→ **How to complete this task**
Give the data below again exactly as it stands. Omit the pictures.

Data extract Start Marker

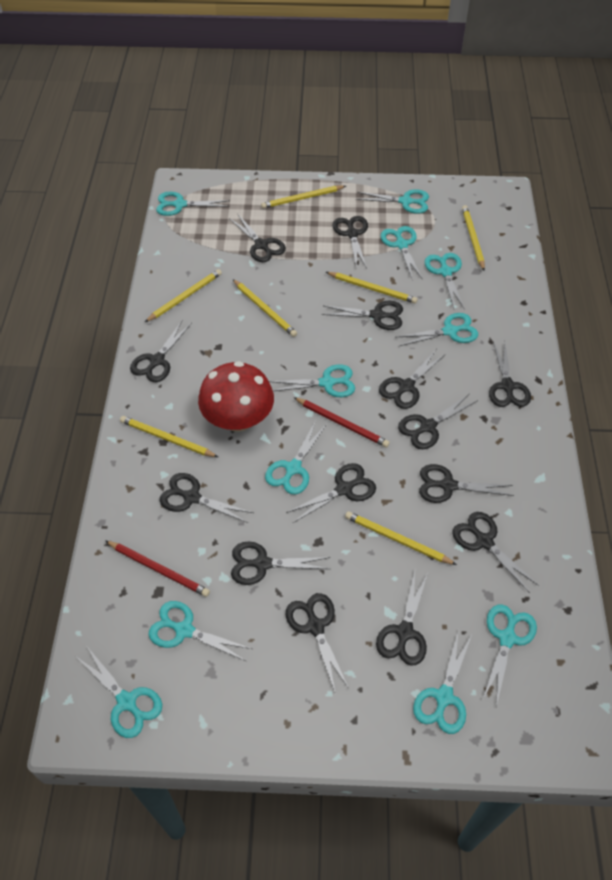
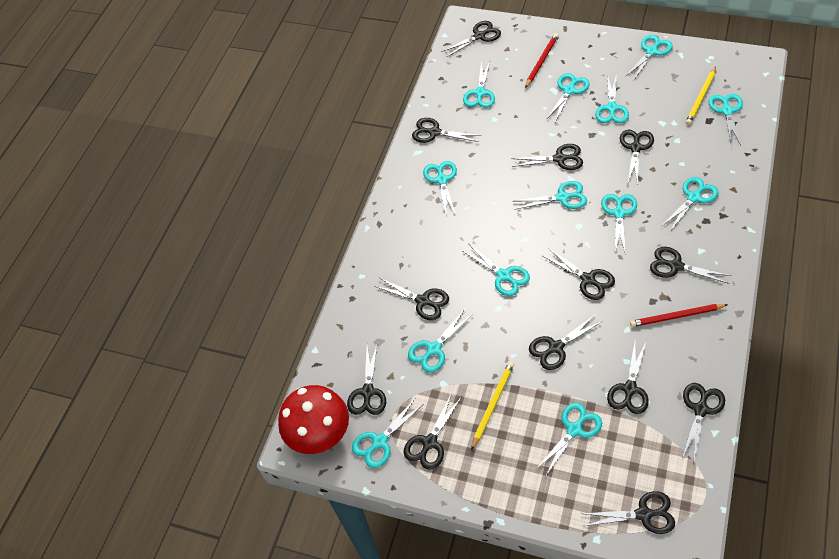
black scissors: 14 -> 13
turquoise scissors: 11 -> 13
yellow pencil: 7 -> 2

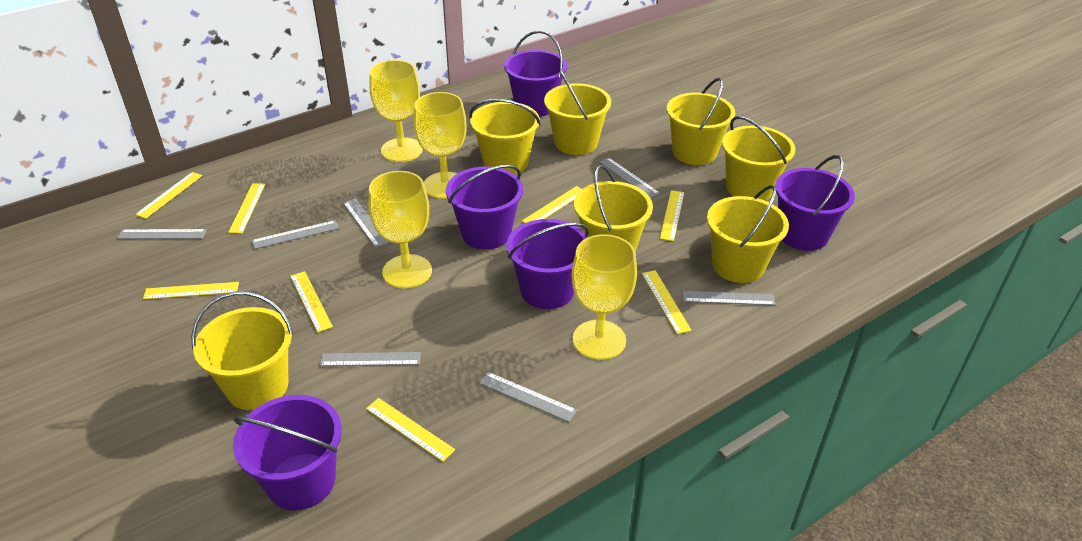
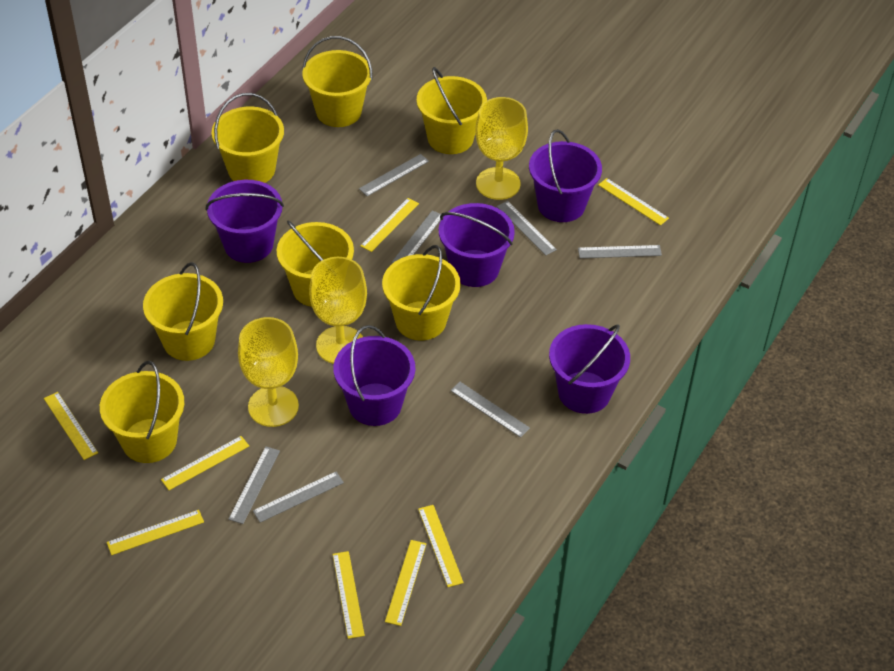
yellow goblet: 4 -> 3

Data extract End Marker

→ **Solution**
black scissors: 14 -> 13
turquoise scissors: 11 -> 13
yellow pencil: 7 -> 2

yellow goblet: 4 -> 3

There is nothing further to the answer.